** Opening Material supplied block **
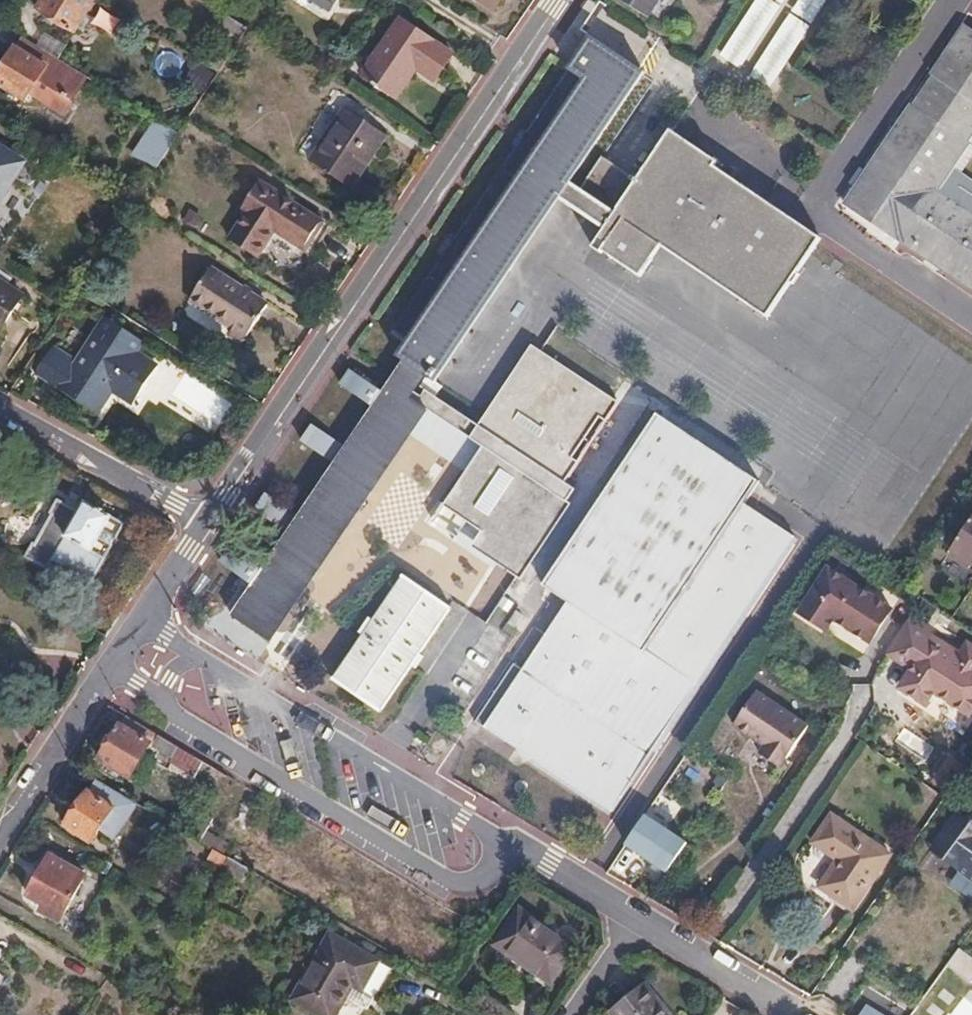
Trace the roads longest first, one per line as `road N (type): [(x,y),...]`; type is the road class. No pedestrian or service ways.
road 1 (residential): [(139,623),(797,1014)]
road 2 (residential): [(557,0),(210,519)]
road 3 (residential): [(139,623),(0,833)]
road 4 (residential): [(0,412),(210,519)]
road 5 (residential): [(210,519),(139,623)]

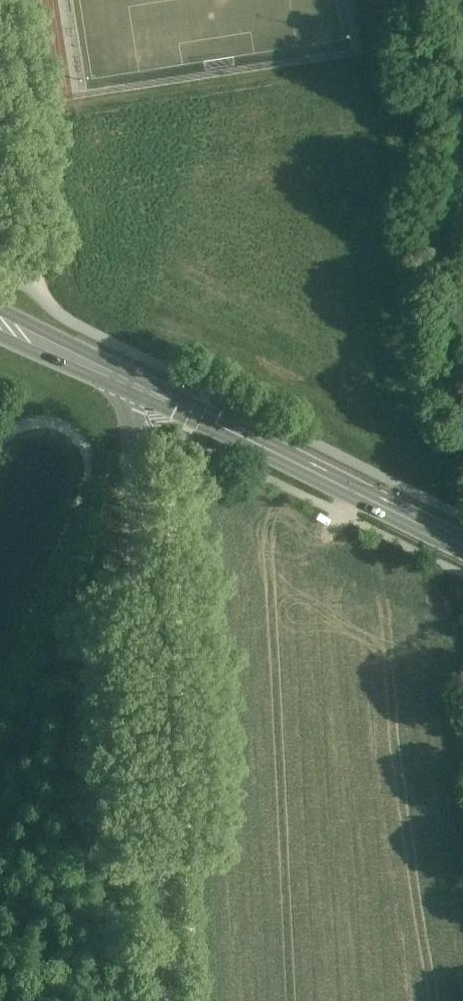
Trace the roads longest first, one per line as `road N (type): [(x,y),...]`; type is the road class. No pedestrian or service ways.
road 1 (unclassified): [(165,1000),(142,388)]
road 2 (secondary): [(142,388),(462,549)]
road 3 (secondary): [(0,322),(142,388)]

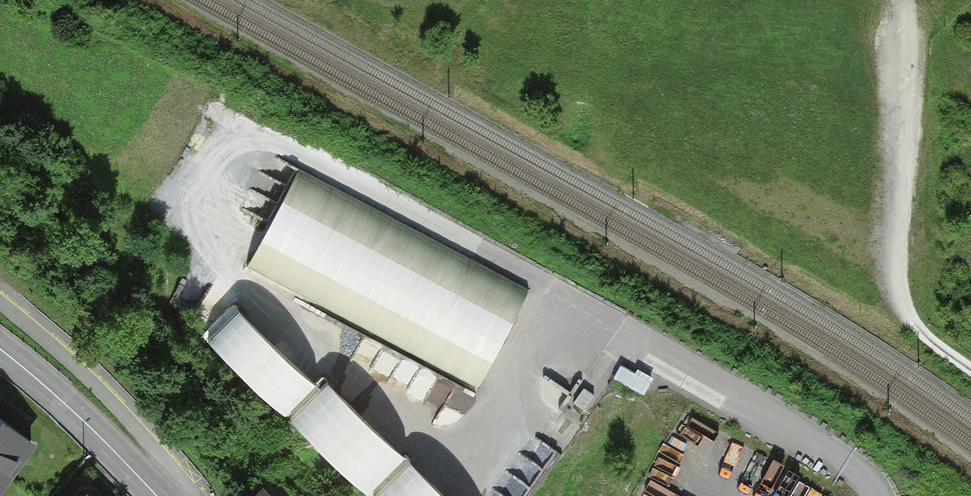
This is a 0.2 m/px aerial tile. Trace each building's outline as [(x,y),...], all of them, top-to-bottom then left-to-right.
[(523,290),(295,172),(246,266),(473,384),(523,290)] [(374,495),(456,495),(326,370),(319,378),(238,300),(206,332),(374,495)] [(617,378),(647,392),(653,377),(624,364),(617,378)] [(36,436),(0,409),(0,483),(36,436)] [(264,474),(239,495),(285,495),(264,474)]
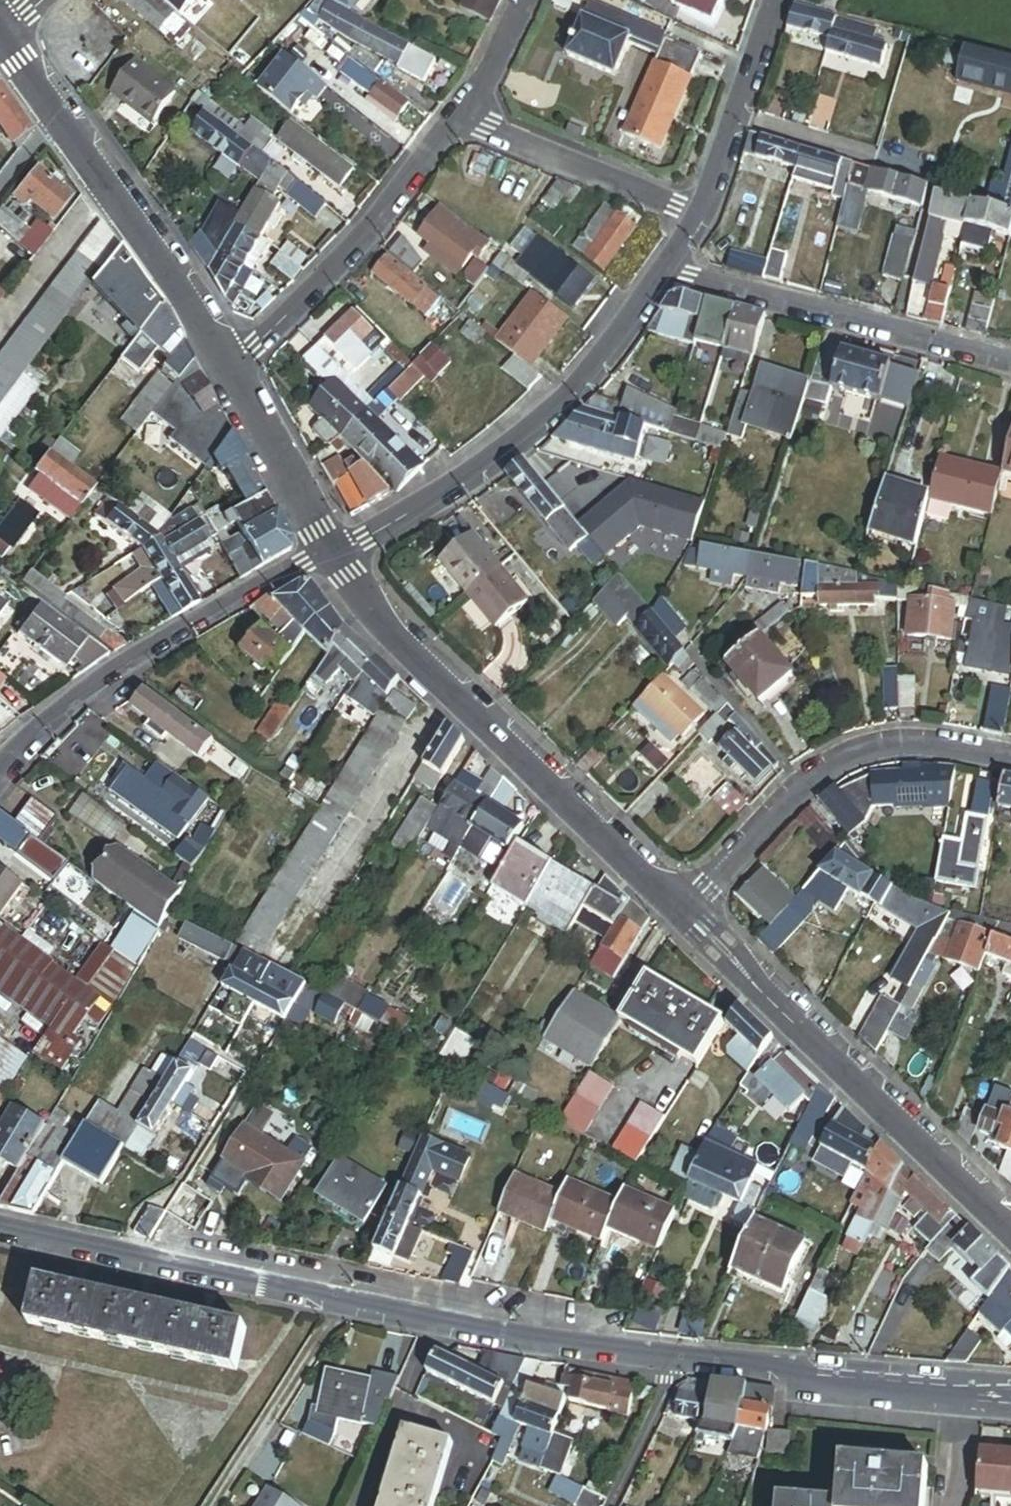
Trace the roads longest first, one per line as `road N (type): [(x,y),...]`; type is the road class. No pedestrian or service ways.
road 1 (residential): [(0,1225),(679,1366),(1010,1401)]
road 2 (residential): [(326,555),(686,912)]
road 3 (residential): [(670,272),(535,428),(463,479),(326,555)]
road 4 (residential): [(686,912),(1010,1226)]
road 5 (residential): [(4,39),(232,371)]
road 6 (residential): [(326,555),(138,660),(65,710),(0,774)]
road 7 (residential): [(686,912),(802,789),(851,755),(904,742),(1010,757)]
road 8 (residential): [(670,272),(1010,361)]
road 9 (residential): [(464,113),(367,234),(232,371)]
road 10 (residential): [(464,113),(701,214)]
road 11 (residential): [(775,0),(701,214)]
road 12 (residential): [(232,371),(326,555)]
road 13 (residential): [(524,0),(464,113)]

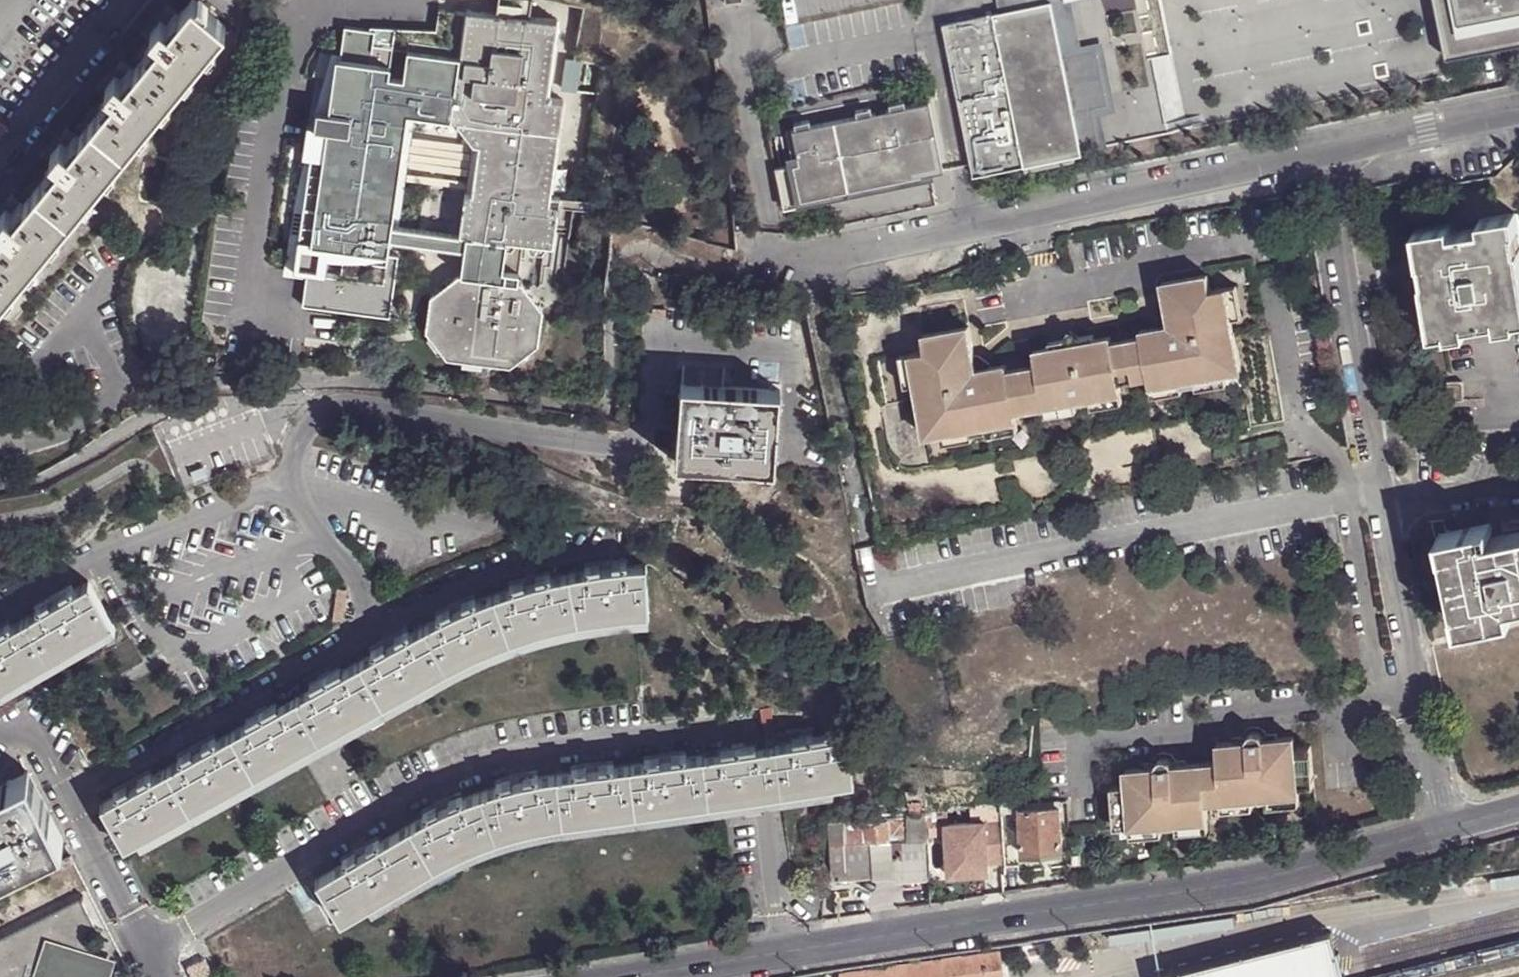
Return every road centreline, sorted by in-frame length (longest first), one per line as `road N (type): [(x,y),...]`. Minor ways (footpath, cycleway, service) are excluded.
road 1 (unclassified): [(1518,811),(1250,884),(655,976)]
road 2 (unclassified): [(1518,107),(1039,211),(771,258),(737,275)]

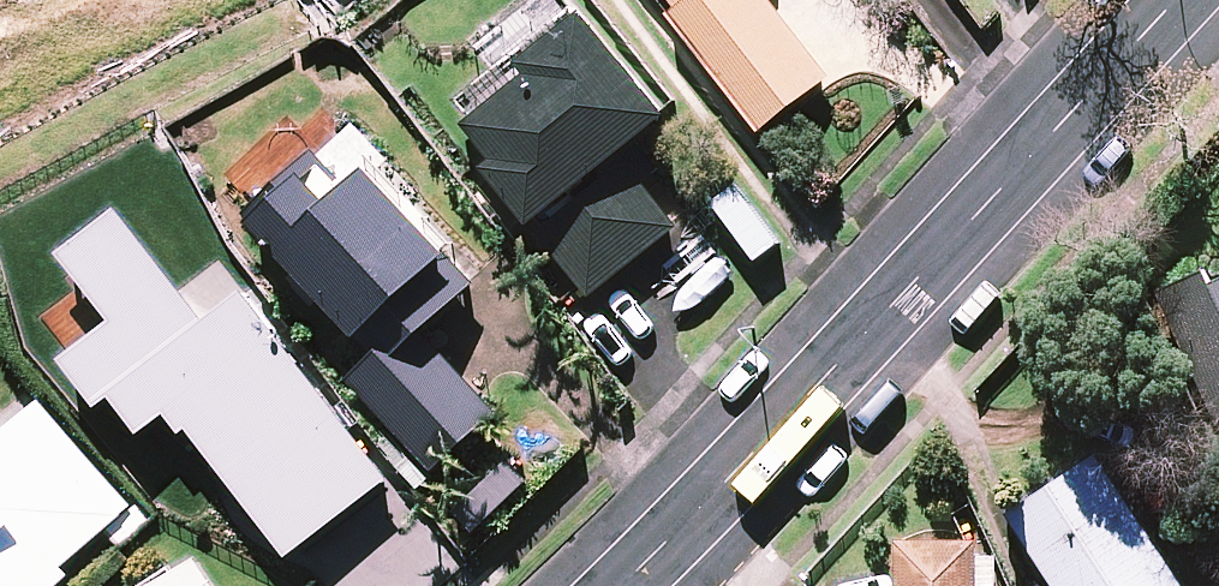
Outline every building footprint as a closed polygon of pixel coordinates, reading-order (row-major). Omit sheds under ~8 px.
** Closing Material supplied block **
How to complete this task: Without any pictures, please write out the lines from the one containing "Return every road" through the final line of the data, exactly and inclusive of both ends.

Answer space:
Return every road centreline, sorted by in-frame length (longest first), one per line as `road N (type): [(x,y),...]`. Minor ways (footpath, cycleway, service) are excluded.
road 1 (unclassified): [(1518,811),(1250,884),(655,976)]
road 2 (unclassified): [(1518,107),(1039,211),(771,258),(737,275)]

Outline every building footprint as a closed polygon of pixel coordinates, reading-order (row-major). Omit sheds under ~8 px.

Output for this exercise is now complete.